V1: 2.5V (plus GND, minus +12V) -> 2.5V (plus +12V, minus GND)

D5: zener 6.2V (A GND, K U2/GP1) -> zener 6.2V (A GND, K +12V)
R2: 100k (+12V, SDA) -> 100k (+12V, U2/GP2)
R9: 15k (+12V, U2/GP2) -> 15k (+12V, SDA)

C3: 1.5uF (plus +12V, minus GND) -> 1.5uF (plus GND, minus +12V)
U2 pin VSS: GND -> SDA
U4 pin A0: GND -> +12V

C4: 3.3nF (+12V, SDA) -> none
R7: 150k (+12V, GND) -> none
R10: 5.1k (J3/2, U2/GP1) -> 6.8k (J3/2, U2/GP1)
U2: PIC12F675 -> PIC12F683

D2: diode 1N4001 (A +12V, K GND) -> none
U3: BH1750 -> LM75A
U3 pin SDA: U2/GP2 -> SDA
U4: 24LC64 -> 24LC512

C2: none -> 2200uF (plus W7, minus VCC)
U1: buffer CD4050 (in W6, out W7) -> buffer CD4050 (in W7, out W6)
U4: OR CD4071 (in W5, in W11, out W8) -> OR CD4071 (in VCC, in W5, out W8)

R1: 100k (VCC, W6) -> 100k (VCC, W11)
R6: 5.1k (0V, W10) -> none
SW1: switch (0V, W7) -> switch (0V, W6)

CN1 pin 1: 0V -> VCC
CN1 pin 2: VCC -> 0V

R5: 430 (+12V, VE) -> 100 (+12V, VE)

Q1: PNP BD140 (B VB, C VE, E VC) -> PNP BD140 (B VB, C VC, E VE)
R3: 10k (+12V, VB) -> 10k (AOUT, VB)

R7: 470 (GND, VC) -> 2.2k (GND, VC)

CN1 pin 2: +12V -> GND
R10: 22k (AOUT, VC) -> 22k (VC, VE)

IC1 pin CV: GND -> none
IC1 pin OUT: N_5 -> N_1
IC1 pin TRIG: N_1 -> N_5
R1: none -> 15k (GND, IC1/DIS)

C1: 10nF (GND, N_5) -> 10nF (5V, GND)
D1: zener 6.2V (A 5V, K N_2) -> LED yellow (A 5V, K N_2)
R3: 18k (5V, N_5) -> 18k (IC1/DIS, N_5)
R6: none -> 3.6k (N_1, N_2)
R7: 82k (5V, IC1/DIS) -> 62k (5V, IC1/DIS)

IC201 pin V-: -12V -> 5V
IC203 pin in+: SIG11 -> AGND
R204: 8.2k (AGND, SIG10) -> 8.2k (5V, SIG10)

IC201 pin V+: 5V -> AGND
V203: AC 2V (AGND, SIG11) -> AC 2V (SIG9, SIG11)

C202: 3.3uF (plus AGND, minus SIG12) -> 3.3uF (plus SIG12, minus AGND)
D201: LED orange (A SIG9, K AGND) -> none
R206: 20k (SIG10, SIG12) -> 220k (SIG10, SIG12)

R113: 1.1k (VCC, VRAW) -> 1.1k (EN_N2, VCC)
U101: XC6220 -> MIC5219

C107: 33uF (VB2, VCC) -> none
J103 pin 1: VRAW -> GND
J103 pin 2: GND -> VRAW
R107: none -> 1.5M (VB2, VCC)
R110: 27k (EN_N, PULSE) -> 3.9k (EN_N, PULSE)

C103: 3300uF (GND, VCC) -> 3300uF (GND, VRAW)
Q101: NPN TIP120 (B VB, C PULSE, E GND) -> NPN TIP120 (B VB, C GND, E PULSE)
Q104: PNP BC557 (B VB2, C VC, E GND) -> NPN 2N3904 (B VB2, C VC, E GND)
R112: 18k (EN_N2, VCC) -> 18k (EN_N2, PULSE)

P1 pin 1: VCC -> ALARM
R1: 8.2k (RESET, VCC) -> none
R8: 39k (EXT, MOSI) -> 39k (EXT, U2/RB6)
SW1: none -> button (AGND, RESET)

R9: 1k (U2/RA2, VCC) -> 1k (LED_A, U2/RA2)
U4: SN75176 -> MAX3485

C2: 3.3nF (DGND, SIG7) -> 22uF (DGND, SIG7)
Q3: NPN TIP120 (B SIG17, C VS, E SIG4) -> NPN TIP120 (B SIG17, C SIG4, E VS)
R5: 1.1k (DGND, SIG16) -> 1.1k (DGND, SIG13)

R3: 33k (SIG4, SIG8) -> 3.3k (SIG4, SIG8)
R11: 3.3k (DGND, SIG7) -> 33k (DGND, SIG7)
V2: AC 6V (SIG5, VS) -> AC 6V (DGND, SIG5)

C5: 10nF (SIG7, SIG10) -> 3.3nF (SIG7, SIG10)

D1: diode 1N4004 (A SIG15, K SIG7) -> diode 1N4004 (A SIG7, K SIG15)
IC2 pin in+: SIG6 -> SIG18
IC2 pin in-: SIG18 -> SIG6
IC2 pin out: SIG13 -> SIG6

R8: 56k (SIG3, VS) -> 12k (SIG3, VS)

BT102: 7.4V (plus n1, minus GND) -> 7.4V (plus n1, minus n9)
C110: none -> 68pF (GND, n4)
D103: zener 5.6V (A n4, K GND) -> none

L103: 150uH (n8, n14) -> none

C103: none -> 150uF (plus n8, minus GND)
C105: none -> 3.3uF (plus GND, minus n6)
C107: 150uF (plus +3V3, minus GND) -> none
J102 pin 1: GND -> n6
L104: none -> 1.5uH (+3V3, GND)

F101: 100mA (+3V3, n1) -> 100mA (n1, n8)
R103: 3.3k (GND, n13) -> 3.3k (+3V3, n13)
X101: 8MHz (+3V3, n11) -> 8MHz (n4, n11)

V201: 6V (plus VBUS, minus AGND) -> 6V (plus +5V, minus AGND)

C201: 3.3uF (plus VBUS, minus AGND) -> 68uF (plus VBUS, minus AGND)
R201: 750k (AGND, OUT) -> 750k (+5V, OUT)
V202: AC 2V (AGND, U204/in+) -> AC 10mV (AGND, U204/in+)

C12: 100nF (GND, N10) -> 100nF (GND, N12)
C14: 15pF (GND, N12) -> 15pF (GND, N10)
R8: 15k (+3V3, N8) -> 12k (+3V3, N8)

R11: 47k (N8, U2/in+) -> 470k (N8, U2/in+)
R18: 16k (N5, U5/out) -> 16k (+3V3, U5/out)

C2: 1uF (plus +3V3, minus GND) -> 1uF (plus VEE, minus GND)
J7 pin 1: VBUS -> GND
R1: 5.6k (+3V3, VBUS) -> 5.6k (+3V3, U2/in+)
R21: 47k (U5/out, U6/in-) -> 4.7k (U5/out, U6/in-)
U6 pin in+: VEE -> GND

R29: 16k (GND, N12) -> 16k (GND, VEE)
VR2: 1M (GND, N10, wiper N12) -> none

--------------------

Repeat the material above verbatim.

Task response:
V1: 2.5V (plus GND, minus +12V) -> 2.5V (plus +12V, minus GND)

D5: zener 6.2V (A GND, K U2/GP1) -> zener 6.2V (A GND, K +12V)
R2: 100k (+12V, SDA) -> 100k (+12V, U2/GP2)
R9: 15k (+12V, U2/GP2) -> 15k (+12V, SDA)

C3: 1.5uF (plus +12V, minus GND) -> 1.5uF (plus GND, minus +12V)
U2 pin VSS: GND -> SDA
U4 pin A0: GND -> +12V

C4: 3.3nF (+12V, SDA) -> none
R7: 150k (+12V, GND) -> none
R10: 5.1k (J3/2, U2/GP1) -> 6.8k (J3/2, U2/GP1)
U2: PIC12F675 -> PIC12F683

D2: diode 1N4001 (A +12V, K GND) -> none
U3: BH1750 -> LM75A
U3 pin SDA: U2/GP2 -> SDA
U4: 24LC64 -> 24LC512

C2: none -> 2200uF (plus W7, minus VCC)
U1: buffer CD4050 (in W6, out W7) -> buffer CD4050 (in W7, out W6)
U4: OR CD4071 (in W5, in W11, out W8) -> OR CD4071 (in VCC, in W5, out W8)

R1: 100k (VCC, W6) -> 100k (VCC, W11)
R6: 5.1k (0V, W10) -> none
SW1: switch (0V, W7) -> switch (0V, W6)

CN1 pin 1: 0V -> VCC
CN1 pin 2: VCC -> 0V

R5: 430 (+12V, VE) -> 100 (+12V, VE)

Q1: PNP BD140 (B VB, C VE, E VC) -> PNP BD140 (B VB, C VC, E VE)
R3: 10k (+12V, VB) -> 10k (AOUT, VB)

R7: 470 (GND, VC) -> 2.2k (GND, VC)

CN1 pin 2: +12V -> GND
R10: 22k (AOUT, VC) -> 22k (VC, VE)

IC1 pin CV: GND -> none
IC1 pin OUT: N_5 -> N_1
IC1 pin TRIG: N_1 -> N_5
R1: none -> 15k (GND, IC1/DIS)

C1: 10nF (GND, N_5) -> 10nF (5V, GND)
D1: zener 6.2V (A 5V, K N_2) -> LED yellow (A 5V, K N_2)
R3: 18k (5V, N_5) -> 18k (IC1/DIS, N_5)
R6: none -> 3.6k (N_1, N_2)
R7: 82k (5V, IC1/DIS) -> 62k (5V, IC1/DIS)

IC201 pin V-: -12V -> 5V
IC203 pin in+: SIG11 -> AGND
R204: 8.2k (AGND, SIG10) -> 8.2k (5V, SIG10)

IC201 pin V+: 5V -> AGND
V203: AC 2V (AGND, SIG11) -> AC 2V (SIG9, SIG11)

C202: 3.3uF (plus AGND, minus SIG12) -> 3.3uF (plus SIG12, minus AGND)
D201: LED orange (A SIG9, K AGND) -> none
R206: 20k (SIG10, SIG12) -> 220k (SIG10, SIG12)

R113: 1.1k (VCC, VRAW) -> 1.1k (EN_N2, VCC)
U101: XC6220 -> MIC5219

C107: 33uF (VB2, VCC) -> none
J103 pin 1: VRAW -> GND
J103 pin 2: GND -> VRAW
R107: none -> 1.5M (VB2, VCC)
R110: 27k (EN_N, PULSE) -> 3.9k (EN_N, PULSE)

C103: 3300uF (GND, VCC) -> 3300uF (GND, VRAW)
Q101: NPN TIP120 (B VB, C PULSE, E GND) -> NPN TIP120 (B VB, C GND, E PULSE)
Q104: PNP BC557 (B VB2, C VC, E GND) -> NPN 2N3904 (B VB2, C VC, E GND)
R112: 18k (EN_N2, VCC) -> 18k (EN_N2, PULSE)

P1 pin 1: VCC -> ALARM
R1: 8.2k (RESET, VCC) -> none
R8: 39k (EXT, MOSI) -> 39k (EXT, U2/RB6)
SW1: none -> button (AGND, RESET)

R9: 1k (U2/RA2, VCC) -> 1k (LED_A, U2/RA2)
U4: SN75176 -> MAX3485

C2: 3.3nF (DGND, SIG7) -> 22uF (DGND, SIG7)
Q3: NPN TIP120 (B SIG17, C VS, E SIG4) -> NPN TIP120 (B SIG17, C SIG4, E VS)
R5: 1.1k (DGND, SIG16) -> 1.1k (DGND, SIG13)

R3: 33k (SIG4, SIG8) -> 3.3k (SIG4, SIG8)
R11: 3.3k (DGND, SIG7) -> 33k (DGND, SIG7)
V2: AC 6V (SIG5, VS) -> AC 6V (DGND, SIG5)

C5: 10nF (SIG7, SIG10) -> 3.3nF (SIG7, SIG10)

D1: diode 1N4004 (A SIG15, K SIG7) -> diode 1N4004 (A SIG7, K SIG15)
IC2 pin in+: SIG6 -> SIG18
IC2 pin in-: SIG18 -> SIG6
IC2 pin out: SIG13 -> SIG6

R8: 56k (SIG3, VS) -> 12k (SIG3, VS)

BT102: 7.4V (plus n1, minus GND) -> 7.4V (plus n1, minus n9)
C110: none -> 68pF (GND, n4)
D103: zener 5.6V (A n4, K GND) -> none

L103: 150uH (n8, n14) -> none

C103: none -> 150uF (plus n8, minus GND)
C105: none -> 3.3uF (plus GND, minus n6)
C107: 150uF (plus +3V3, minus GND) -> none
J102 pin 1: GND -> n6
L104: none -> 1.5uH (+3V3, GND)

F101: 100mA (+3V3, n1) -> 100mA (n1, n8)
R103: 3.3k (GND, n13) -> 3.3k (+3V3, n13)
X101: 8MHz (+3V3, n11) -> 8MHz (n4, n11)

V201: 6V (plus VBUS, minus AGND) -> 6V (plus +5V, minus AGND)

C201: 3.3uF (plus VBUS, minus AGND) -> 68uF (plus VBUS, minus AGND)
R201: 750k (AGND, OUT) -> 750k (+5V, OUT)
V202: AC 2V (AGND, U204/in+) -> AC 10mV (AGND, U204/in+)

C12: 100nF (GND, N10) -> 100nF (GND, N12)
C14: 15pF (GND, N12) -> 15pF (GND, N10)
R8: 15k (+3V3, N8) -> 12k (+3V3, N8)

R11: 47k (N8, U2/in+) -> 470k (N8, U2/in+)
R18: 16k (N5, U5/out) -> 16k (+3V3, U5/out)

C2: 1uF (plus +3V3, minus GND) -> 1uF (plus VEE, minus GND)
J7 pin 1: VBUS -> GND
R1: 5.6k (+3V3, VBUS) -> 5.6k (+3V3, U2/in+)
R21: 47k (U5/out, U6/in-) -> 4.7k (U5/out, U6/in-)
U6 pin in+: VEE -> GND

R29: 16k (GND, N12) -> 16k (GND, VEE)
VR2: 1M (GND, N10, wiper N12) -> none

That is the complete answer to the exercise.